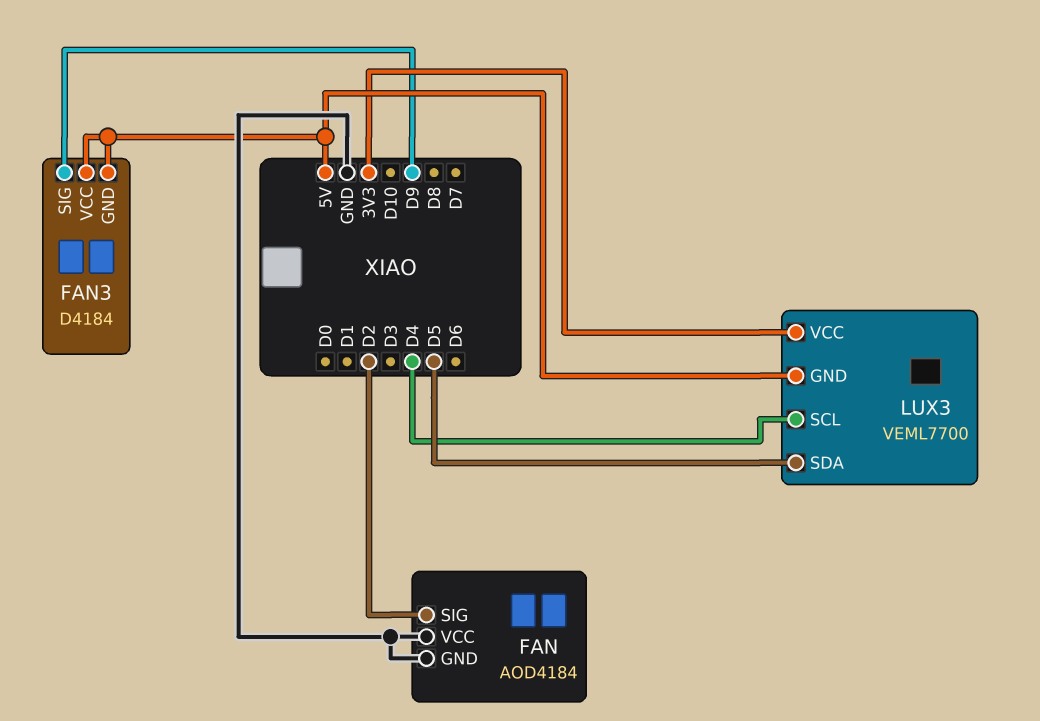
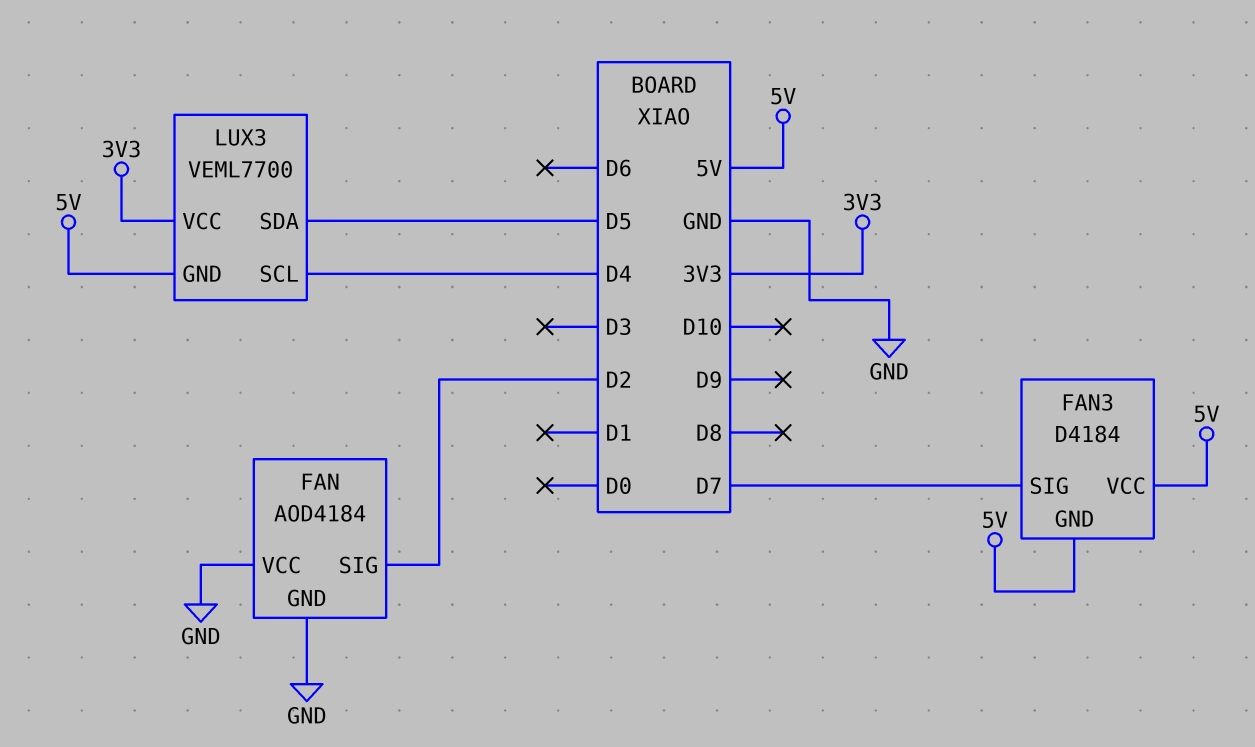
FAN3 pin SIG: D9 -> D7

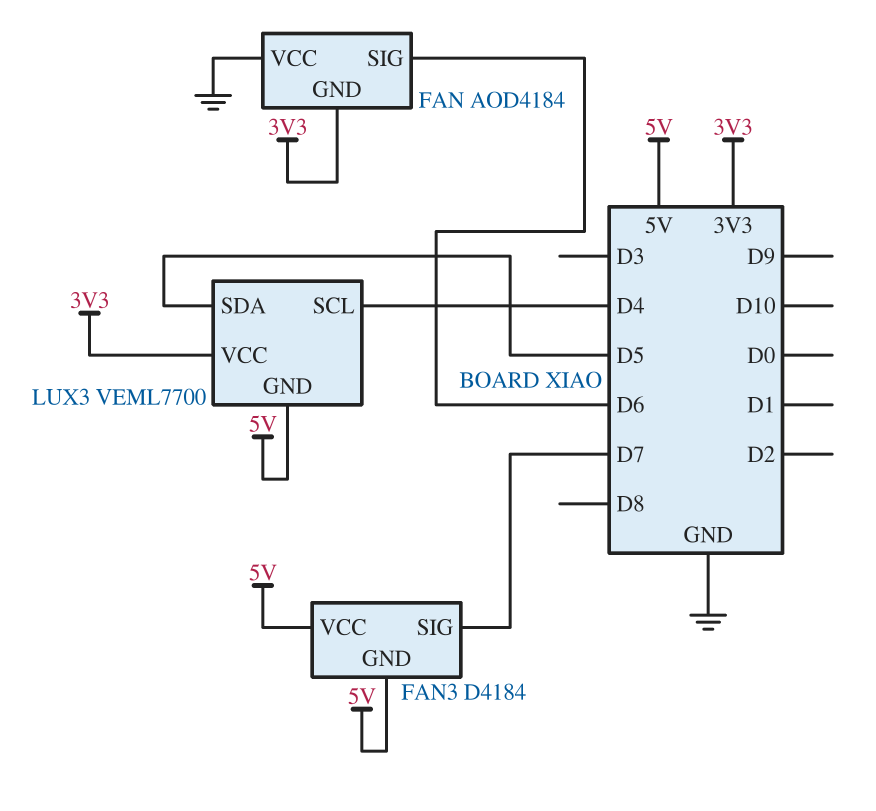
FAN pin GND: GND -> 3V3
FAN pin SIG: D2 -> D6

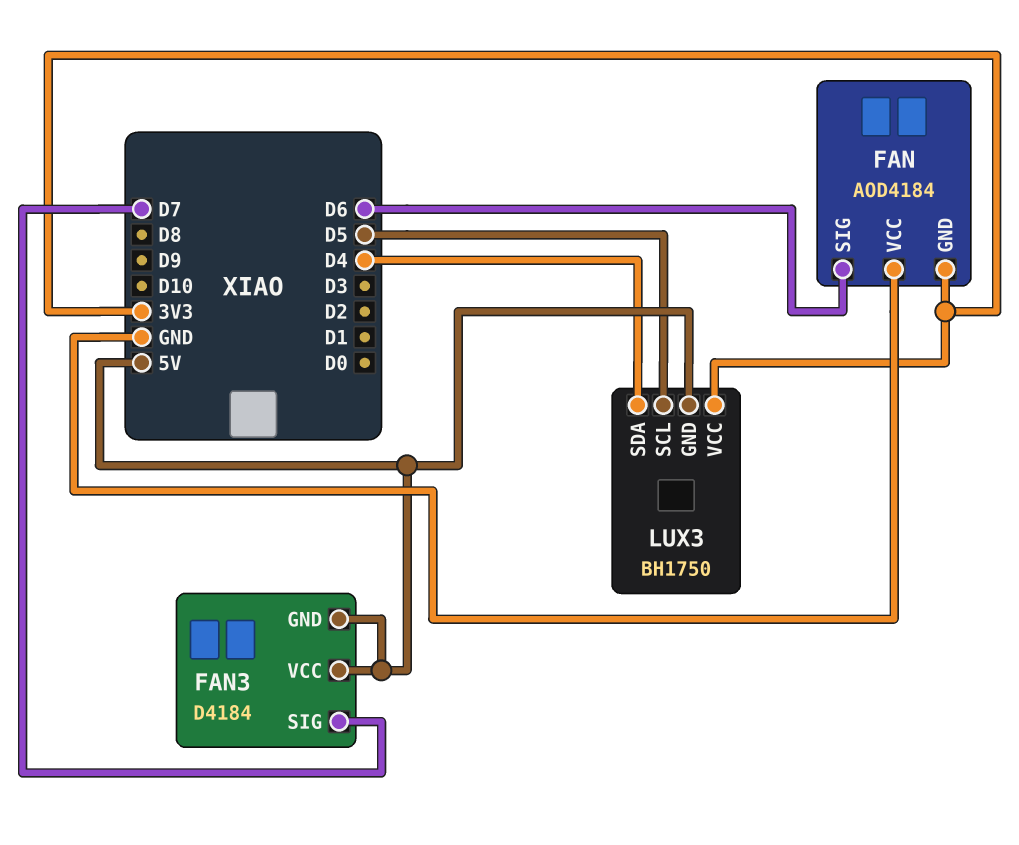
LUX3: VEML7700 -> BH1750
LUX3 pin SCL: D4 -> D5
LUX3 pin SDA: D5 -> D4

————

• What is being asked: Everything in the data except the pictures should be restated word for word.

• Response to this exercise:
FAN3 pin SIG: D9 -> D7

FAN pin GND: GND -> 3V3
FAN pin SIG: D2 -> D6

LUX3: VEML7700 -> BH1750
LUX3 pin SCL: D4 -> D5
LUX3 pin SDA: D5 -> D4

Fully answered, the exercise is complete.